### EXTRACTED RECORDS
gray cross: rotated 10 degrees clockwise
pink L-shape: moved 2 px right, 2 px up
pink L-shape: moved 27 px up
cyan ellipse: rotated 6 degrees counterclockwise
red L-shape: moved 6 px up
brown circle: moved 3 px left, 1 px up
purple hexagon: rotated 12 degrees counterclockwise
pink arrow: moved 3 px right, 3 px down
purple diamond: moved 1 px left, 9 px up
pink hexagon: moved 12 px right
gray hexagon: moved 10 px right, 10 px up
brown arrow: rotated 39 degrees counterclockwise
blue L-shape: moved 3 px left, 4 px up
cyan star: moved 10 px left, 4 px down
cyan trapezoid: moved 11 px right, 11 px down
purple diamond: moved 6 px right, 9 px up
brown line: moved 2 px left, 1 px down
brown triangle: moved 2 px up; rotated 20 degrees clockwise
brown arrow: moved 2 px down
######
__TASK__. Rewrite every row, replacing "counterclockwise" with "anticlockwise" and leaving everything else unchanged.

__SOLUTION TO THIS EXERCISE__.
gray cross: rotated 10 degrees clockwise
pink L-shape: moved 2 px right, 2 px up
pink L-shape: moved 27 px up
cyan ellipse: rotated 6 degrees anticlockwise
red L-shape: moved 6 px up
brown circle: moved 3 px left, 1 px up
purple hexagon: rotated 12 degrees anticlockwise
pink arrow: moved 3 px right, 3 px down
purple diamond: moved 1 px left, 9 px up
pink hexagon: moved 12 px right
gray hexagon: moved 10 px right, 10 px up
brown arrow: rotated 39 degrees anticlockwise
blue L-shape: moved 3 px left, 4 px up
cyan star: moved 10 px left, 4 px down
cyan trapezoid: moved 11 px right, 11 px down
purple diamond: moved 6 px right, 9 px up
brown line: moved 2 px left, 1 px down
brown triangle: moved 2 px up; rotated 20 degrees clockwise
brown arrow: moved 2 px down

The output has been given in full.